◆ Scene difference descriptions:

☆ ☆ ☆ ☆

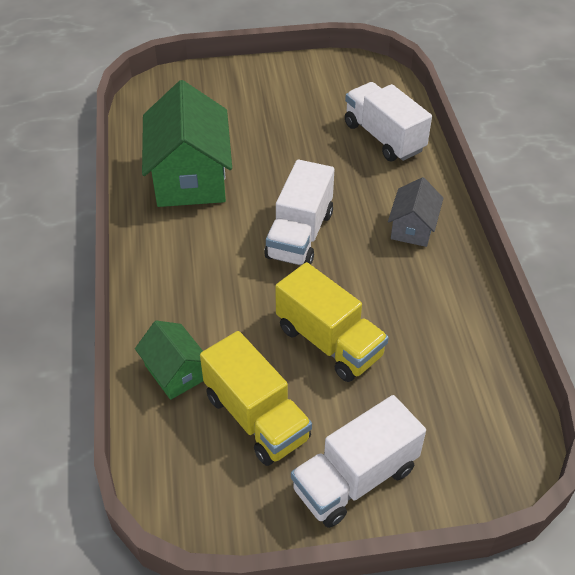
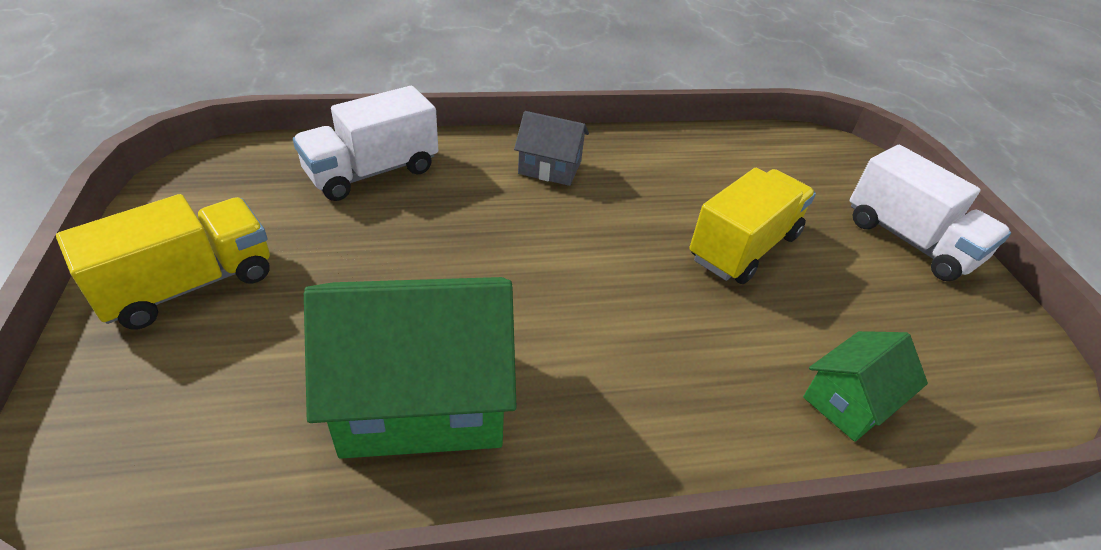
camera: 95 degrees left, 5 degrees down
(256, 417) = (878, 314): yellow truck -> yellow truck (189, 285)
(300, 235) = (566, 263): white truck -> none

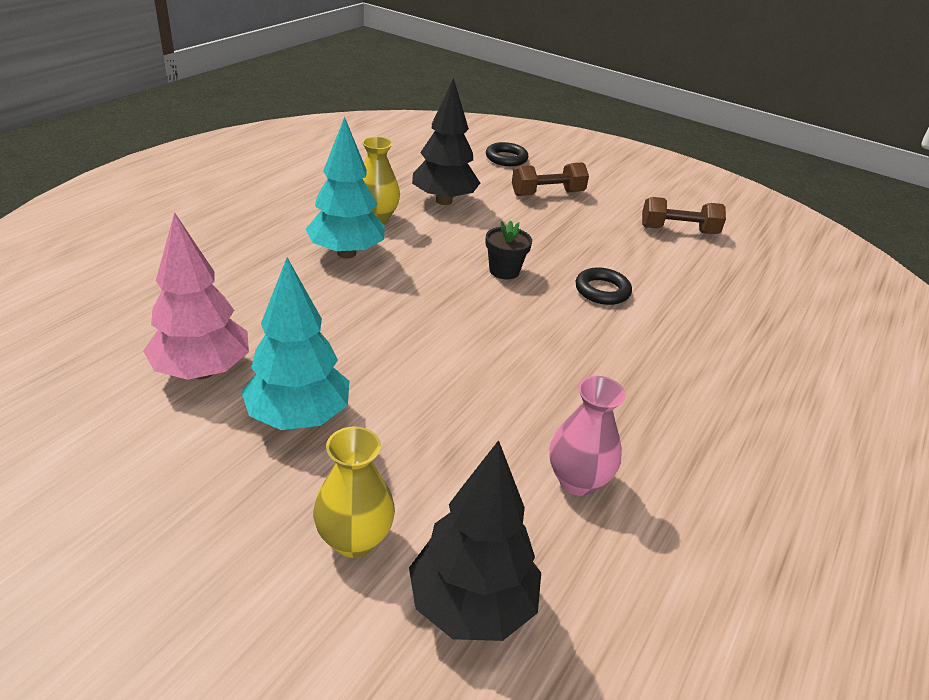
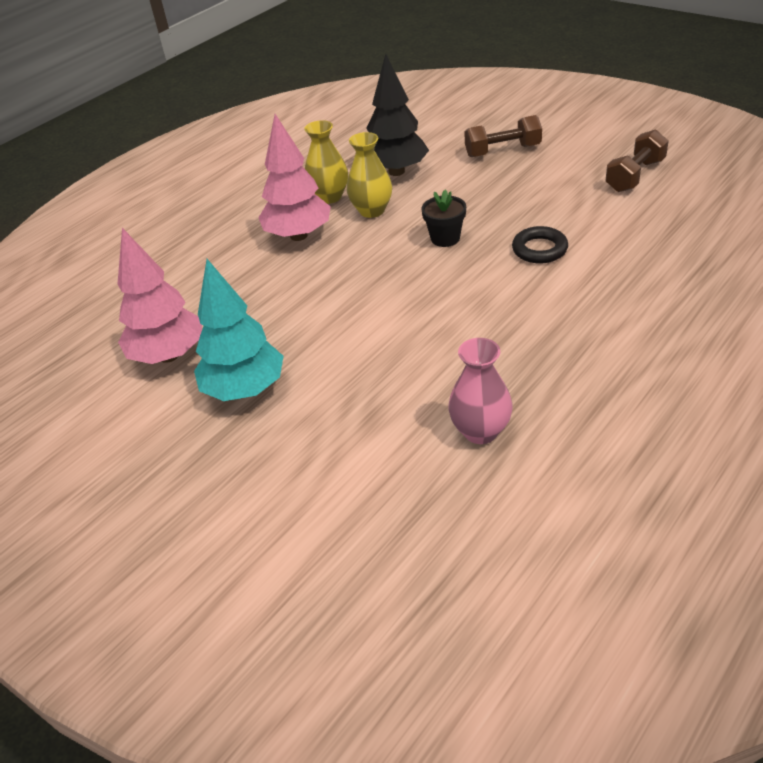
camera: 15 degrees right, 5 degrees up
(346, 253) = (299, 236): turquoise tree -> pink tree
(354, 539) = (282, 487): yellow vase -> yellow vase (372, 210)
(472, 605) = (372, 535): black tree -> none
(506, 158) = (466, 116): black ring -> none
(678, 230) = (635, 176): brown dumbbell -> brown dumbbell turned 60 degrees counterclockwise

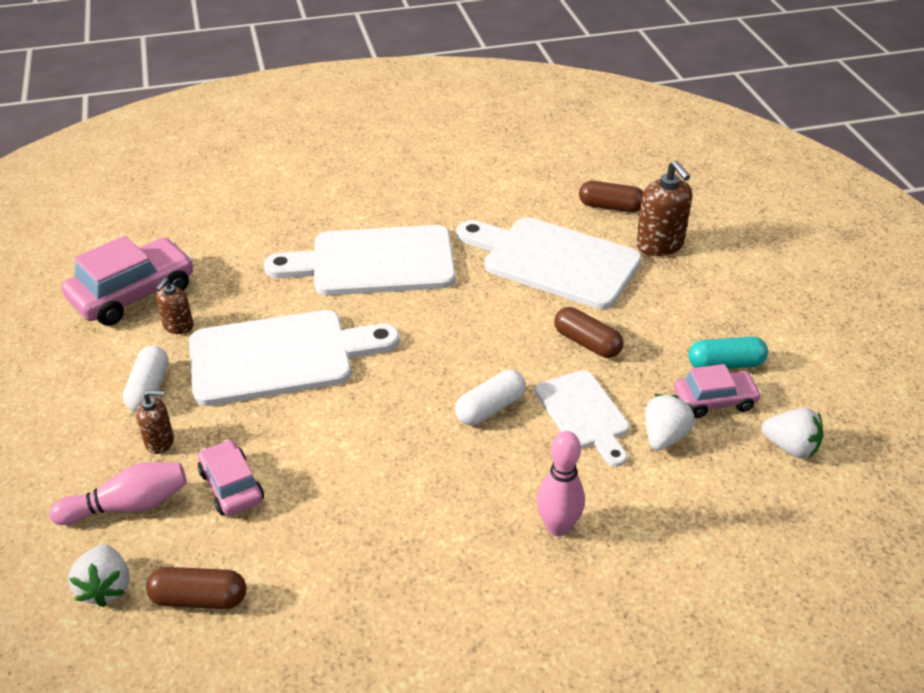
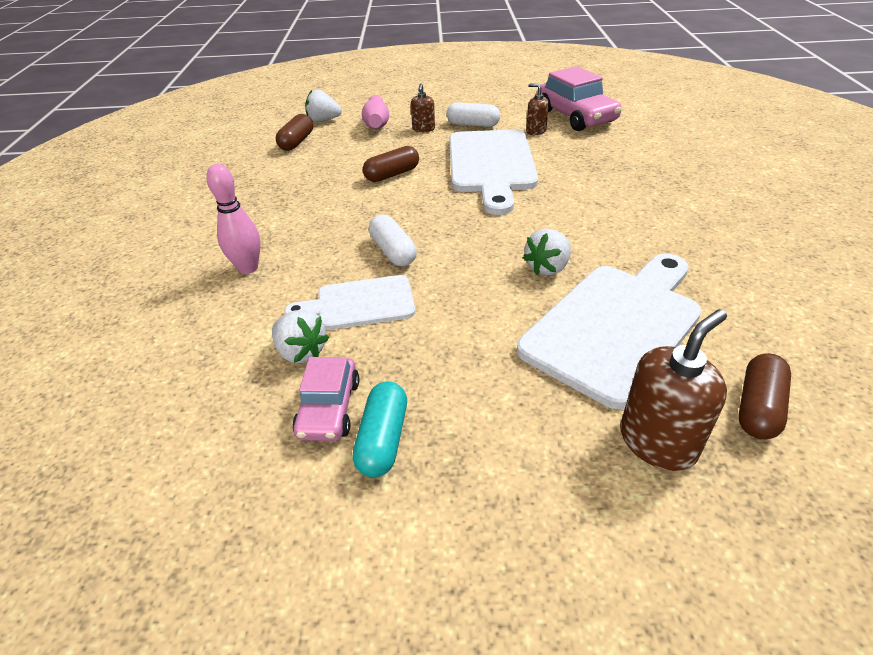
camera: 105 degrees right, 0 degrees up
(231, 486) = (373, 149): pink car -> none
(374, 262) = (614, 209): white cutting board -> none
(587, 343) = (460, 325): brown capsule -> brown capsule (392, 174)
(659, 245) = (657, 442): brown soap dispenser -> brown soap dispenser turned 150 degrees clockwise
(790, 447) = (223, 457): white strawberry -> white strawberry (547, 267)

☆ ☆ ☆ ☆

◆ Work item:
Each entry must be reproduced word for word, and any image among them left out.

◆ Answer to the problem:
camera: 95 degrees left, 5 degrees down
(256, 417) = (878, 314): yellow truck -> yellow truck (189, 285)
(300, 235) = (566, 263): white truck -> none

camera: 15 degrees right, 5 degrees up
(346, 253) = (299, 236): turquoise tree -> pink tree
(354, 539) = (282, 487): yellow vase -> yellow vase (372, 210)
(472, 605) = (372, 535): black tree -> none
(506, 158) = (466, 116): black ring -> none
(678, 230) = (635, 176): brown dumbbell -> brown dumbbell turned 60 degrees counterclockwise

camera: 105 degrees right, 0 degrees up
(231, 486) = (373, 149): pink car -> none
(374, 262) = (614, 209): white cutting board -> none
(587, 343) = (460, 325): brown capsule -> brown capsule (392, 174)
(659, 245) = (657, 442): brown soap dispenser -> brown soap dispenser turned 150 degrees clockwise
(790, 447) = (223, 457): white strawberry -> white strawberry (547, 267)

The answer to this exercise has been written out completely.